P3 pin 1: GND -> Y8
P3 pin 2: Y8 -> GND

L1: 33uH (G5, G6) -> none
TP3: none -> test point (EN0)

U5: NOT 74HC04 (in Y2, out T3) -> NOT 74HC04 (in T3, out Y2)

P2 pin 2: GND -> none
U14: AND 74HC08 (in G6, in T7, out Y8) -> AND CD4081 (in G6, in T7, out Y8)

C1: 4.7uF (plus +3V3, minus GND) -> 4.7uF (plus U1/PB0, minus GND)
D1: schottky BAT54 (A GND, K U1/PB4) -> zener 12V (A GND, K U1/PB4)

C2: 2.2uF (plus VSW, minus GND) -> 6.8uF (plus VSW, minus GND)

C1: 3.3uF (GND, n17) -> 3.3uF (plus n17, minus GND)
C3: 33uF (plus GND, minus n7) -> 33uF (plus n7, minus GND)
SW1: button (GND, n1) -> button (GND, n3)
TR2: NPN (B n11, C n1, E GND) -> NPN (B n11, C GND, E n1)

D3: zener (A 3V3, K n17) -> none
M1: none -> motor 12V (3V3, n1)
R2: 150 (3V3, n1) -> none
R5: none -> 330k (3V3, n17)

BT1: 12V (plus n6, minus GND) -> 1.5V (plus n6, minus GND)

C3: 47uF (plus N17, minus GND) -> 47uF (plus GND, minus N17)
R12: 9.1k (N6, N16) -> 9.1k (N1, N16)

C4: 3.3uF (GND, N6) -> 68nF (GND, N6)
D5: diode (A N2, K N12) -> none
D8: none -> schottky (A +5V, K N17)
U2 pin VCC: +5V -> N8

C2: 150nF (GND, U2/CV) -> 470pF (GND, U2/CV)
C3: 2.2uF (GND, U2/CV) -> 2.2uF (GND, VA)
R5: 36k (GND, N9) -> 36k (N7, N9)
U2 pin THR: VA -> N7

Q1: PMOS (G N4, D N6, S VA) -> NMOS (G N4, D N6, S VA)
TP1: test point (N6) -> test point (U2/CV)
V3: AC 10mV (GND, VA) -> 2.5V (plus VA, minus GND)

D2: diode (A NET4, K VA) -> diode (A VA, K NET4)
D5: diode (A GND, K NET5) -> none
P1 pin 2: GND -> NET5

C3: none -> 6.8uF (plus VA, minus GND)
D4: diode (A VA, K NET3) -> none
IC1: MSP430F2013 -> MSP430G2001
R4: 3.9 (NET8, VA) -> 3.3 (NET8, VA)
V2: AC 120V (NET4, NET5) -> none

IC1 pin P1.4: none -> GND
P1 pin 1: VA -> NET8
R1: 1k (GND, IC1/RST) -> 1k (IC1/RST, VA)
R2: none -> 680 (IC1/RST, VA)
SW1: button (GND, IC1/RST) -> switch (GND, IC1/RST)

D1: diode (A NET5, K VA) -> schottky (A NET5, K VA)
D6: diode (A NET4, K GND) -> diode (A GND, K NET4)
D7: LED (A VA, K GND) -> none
================================
» **What you have to do**
Once you find the line containing "R5: none -> 330k (3V3, n17)", stop: reproduce exactly that line and every line of the data before it, and nothing else.

» **Response to this exercise**
P3 pin 1: GND -> Y8
P3 pin 2: Y8 -> GND

L1: 33uH (G5, G6) -> none
TP3: none -> test point (EN0)

U5: NOT 74HC04 (in Y2, out T3) -> NOT 74HC04 (in T3, out Y2)

P2 pin 2: GND -> none
U14: AND 74HC08 (in G6, in T7, out Y8) -> AND CD4081 (in G6, in T7, out Y8)

C1: 4.7uF (plus +3V3, minus GND) -> 4.7uF (plus U1/PB0, minus GND)
D1: schottky BAT54 (A GND, K U1/PB4) -> zener 12V (A GND, K U1/PB4)

C2: 2.2uF (plus VSW, minus GND) -> 6.8uF (plus VSW, minus GND)

C1: 3.3uF (GND, n17) -> 3.3uF (plus n17, minus GND)
C3: 33uF (plus GND, minus n7) -> 33uF (plus n7, minus GND)
SW1: button (GND, n1) -> button (GND, n3)
TR2: NPN (B n11, C n1, E GND) -> NPN (B n11, C GND, E n1)

D3: zener (A 3V3, K n17) -> none
M1: none -> motor 12V (3V3, n1)
R2: 150 (3V3, n1) -> none
R5: none -> 330k (3V3, n17)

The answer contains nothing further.